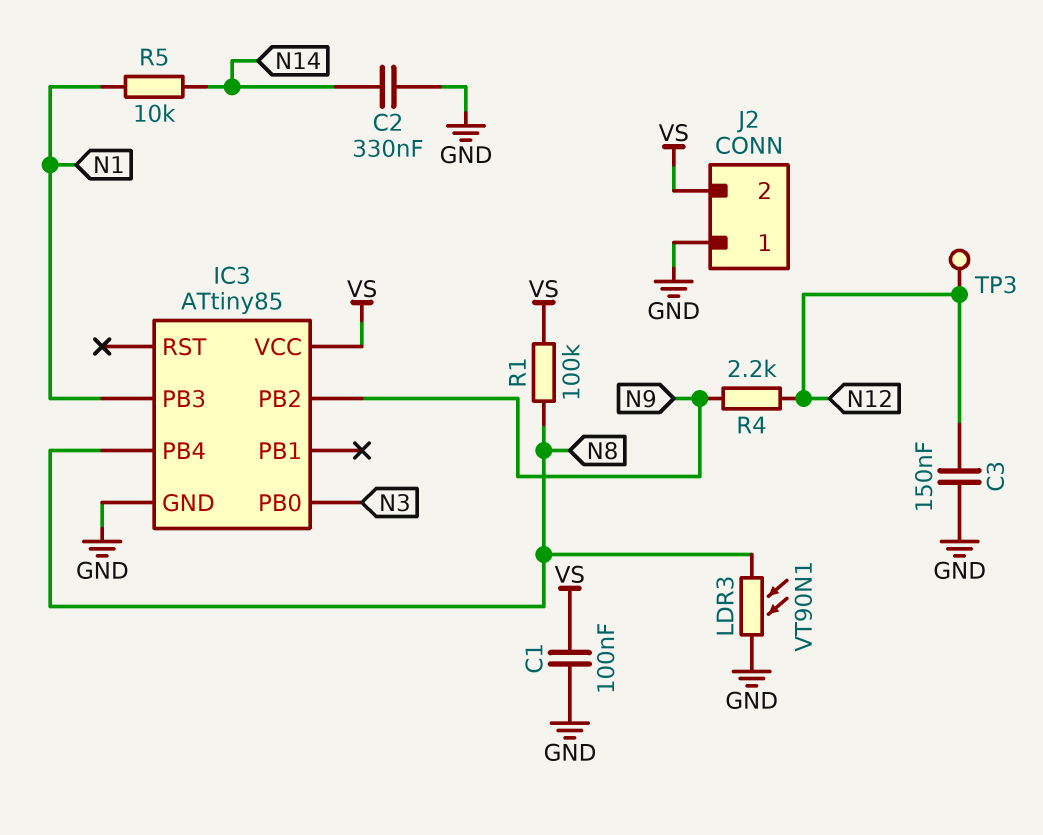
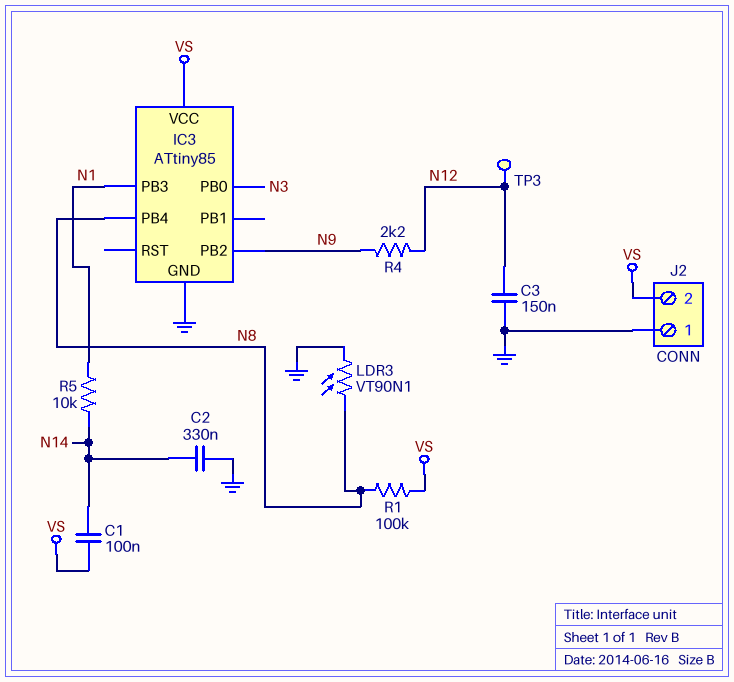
C1: 100nF (GND, VS) -> 100nF (N14, VS)

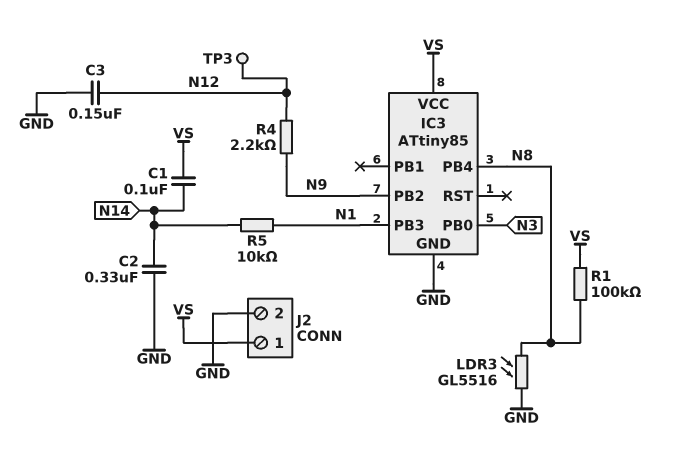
J2 pin 1: GND -> VS
J2 pin 2: VS -> GND
LDR3: VT90N1 (GND, N8) -> GL5516 (GND, N8)

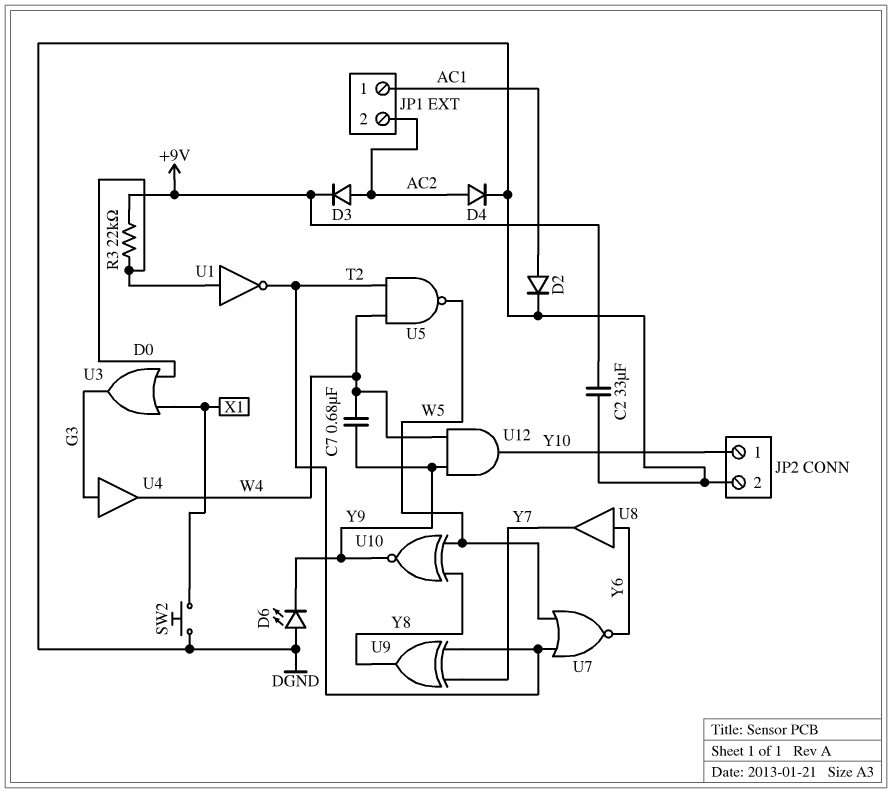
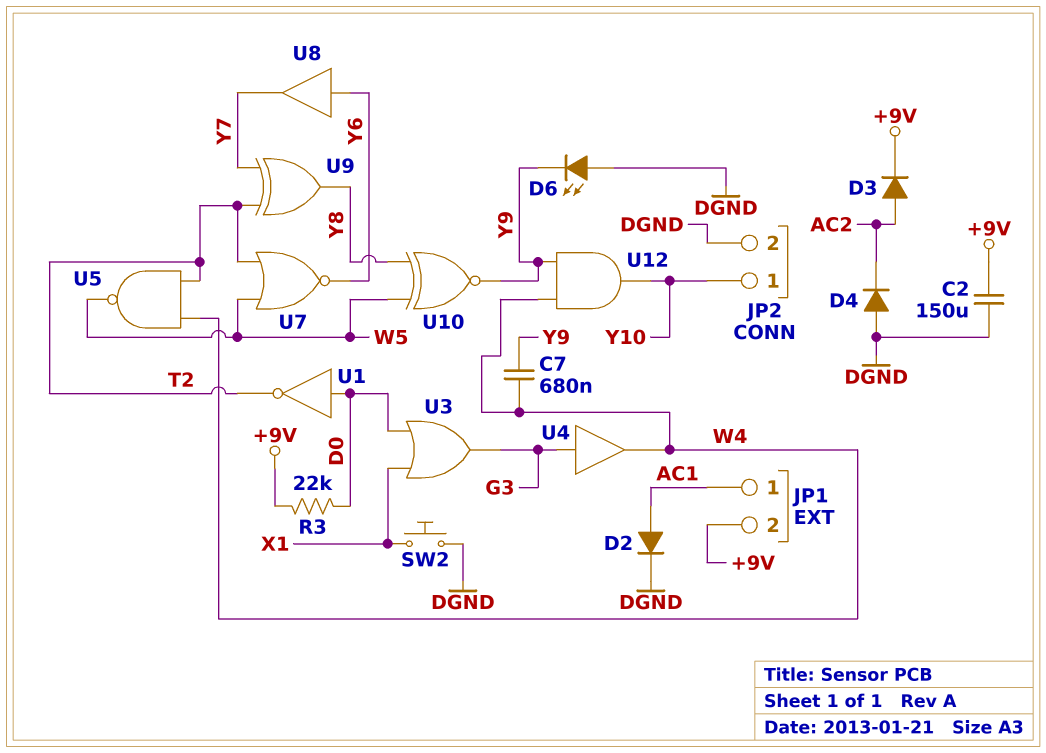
C2: 33uF (+9V, DGND) -> 150uF (+9V, DGND)
D4: diode (A AC2, K DGND) -> diode (A DGND, K AC2)
JP1 pin 2: AC2 -> +9V

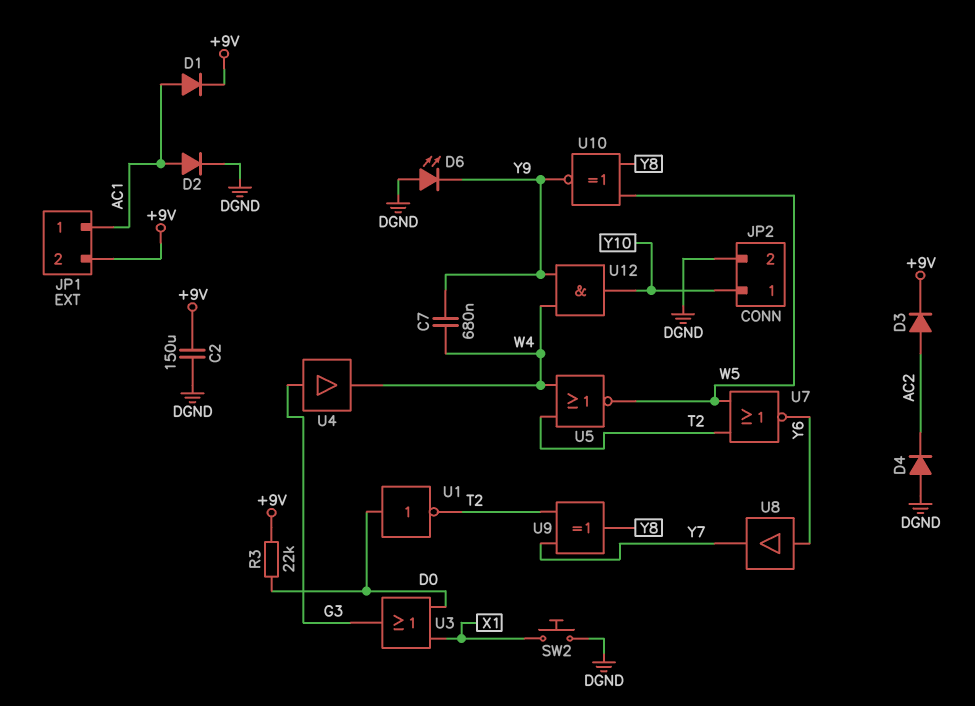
D1: none -> diode (A AC1, K +9V)
U5: NAND (in T2, in W4, out W5) -> NOR (in T2, in W4, out W5)

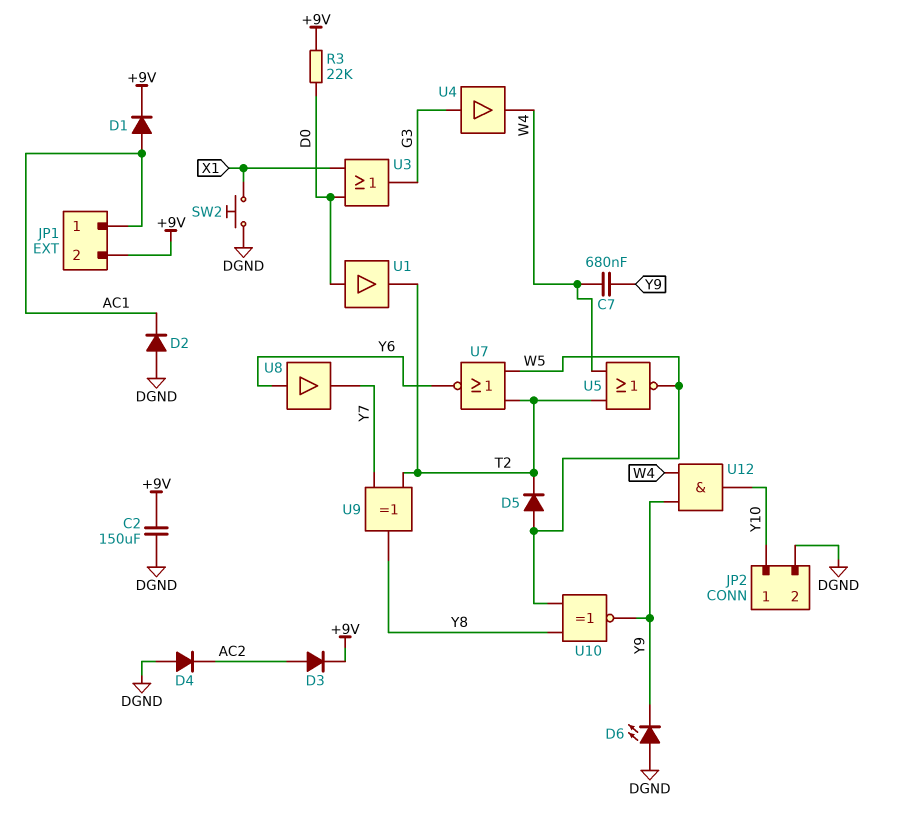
D2: diode (A AC1, K DGND) -> diode (A DGND, K AC1)
D5: none -> diode (A W5, K T2)
U1: NOT (in D0, out T2) -> buffer (in D0, out T2)

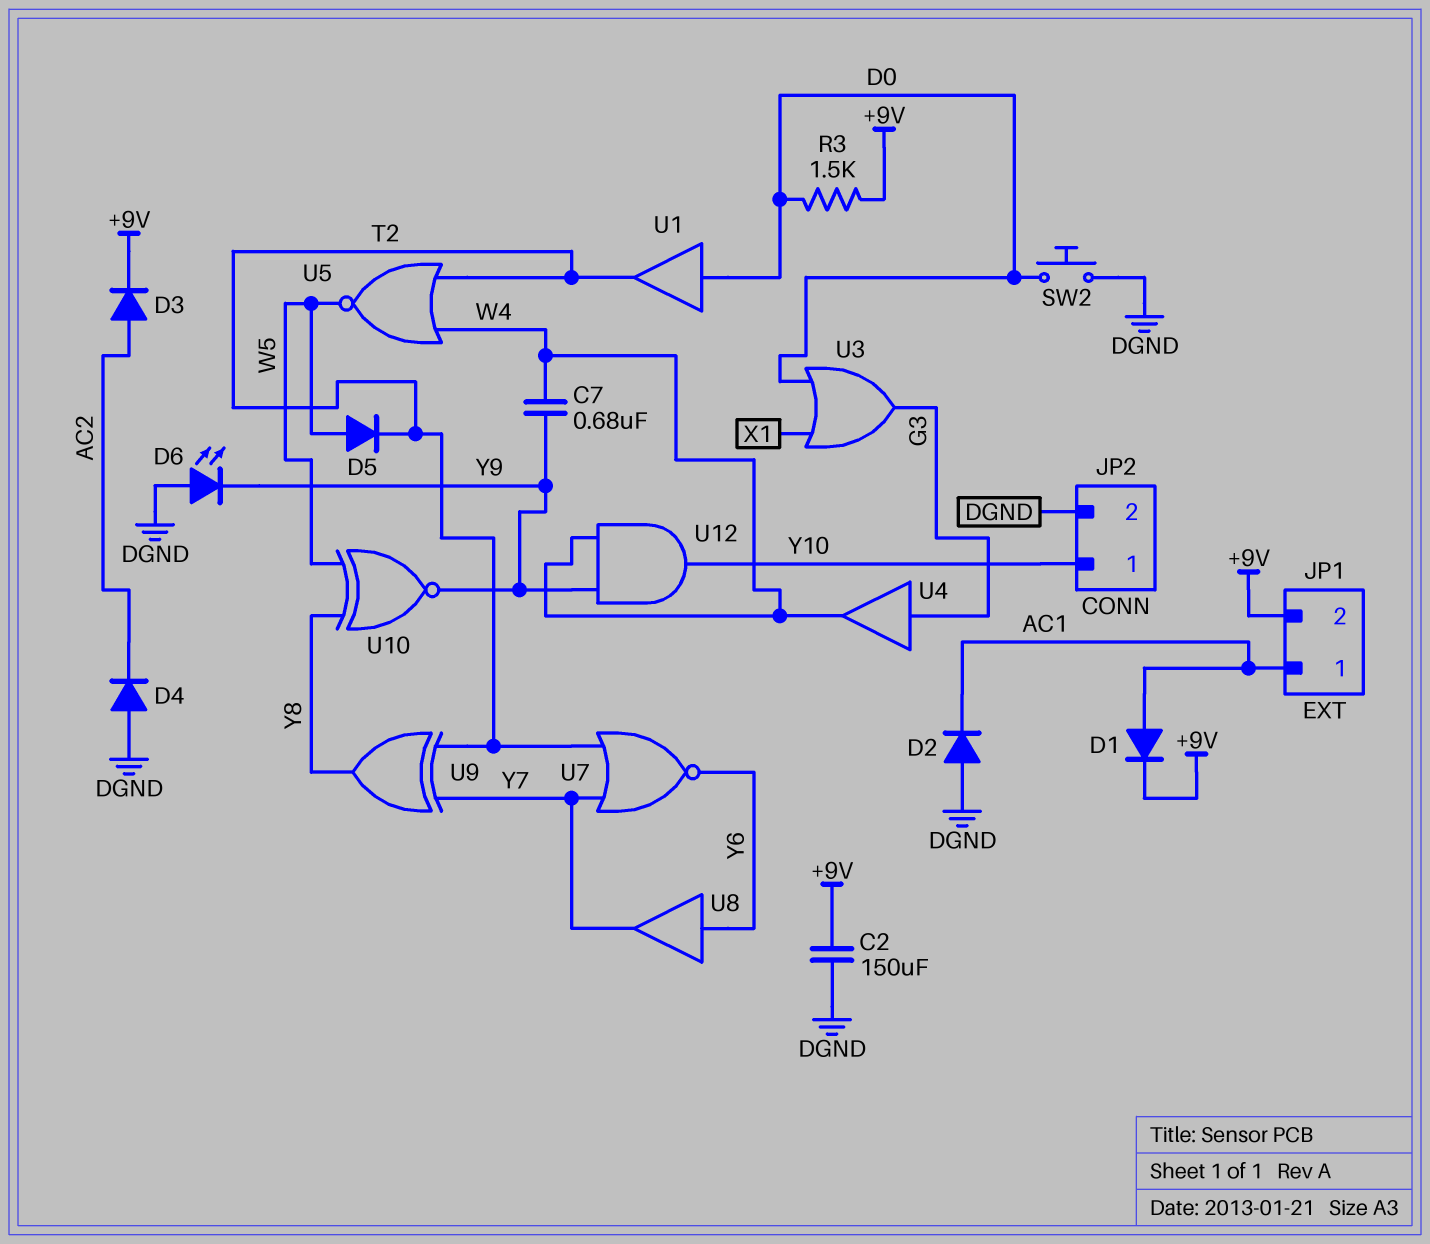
R3: 22k (+9V, D0) -> 1.5k (+9V, D0)
SW2: button (DGND, X1) -> button (D0, DGND)
U7: NOR (in T2, in W5, out Y6) -> NOR (in T2, in Y7, out Y6)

■ TASK DESCRIPTION
Leaving the pictures out, print every line of the listing exactly.

■ OUTPUT BELOW
C1: 100nF (GND, VS) -> 100nF (N14, VS)

J2 pin 1: GND -> VS
J2 pin 2: VS -> GND
LDR3: VT90N1 (GND, N8) -> GL5516 (GND, N8)

C2: 33uF (+9V, DGND) -> 150uF (+9V, DGND)
D4: diode (A AC2, K DGND) -> diode (A DGND, K AC2)
JP1 pin 2: AC2 -> +9V

D1: none -> diode (A AC1, K +9V)
U5: NAND (in T2, in W4, out W5) -> NOR (in T2, in W4, out W5)

D2: diode (A AC1, K DGND) -> diode (A DGND, K AC1)
D5: none -> diode (A W5, K T2)
U1: NOT (in D0, out T2) -> buffer (in D0, out T2)

R3: 22k (+9V, D0) -> 1.5k (+9V, D0)
SW2: button (DGND, X1) -> button (D0, DGND)
U7: NOR (in T2, in W5, out Y6) -> NOR (in T2, in Y7, out Y6)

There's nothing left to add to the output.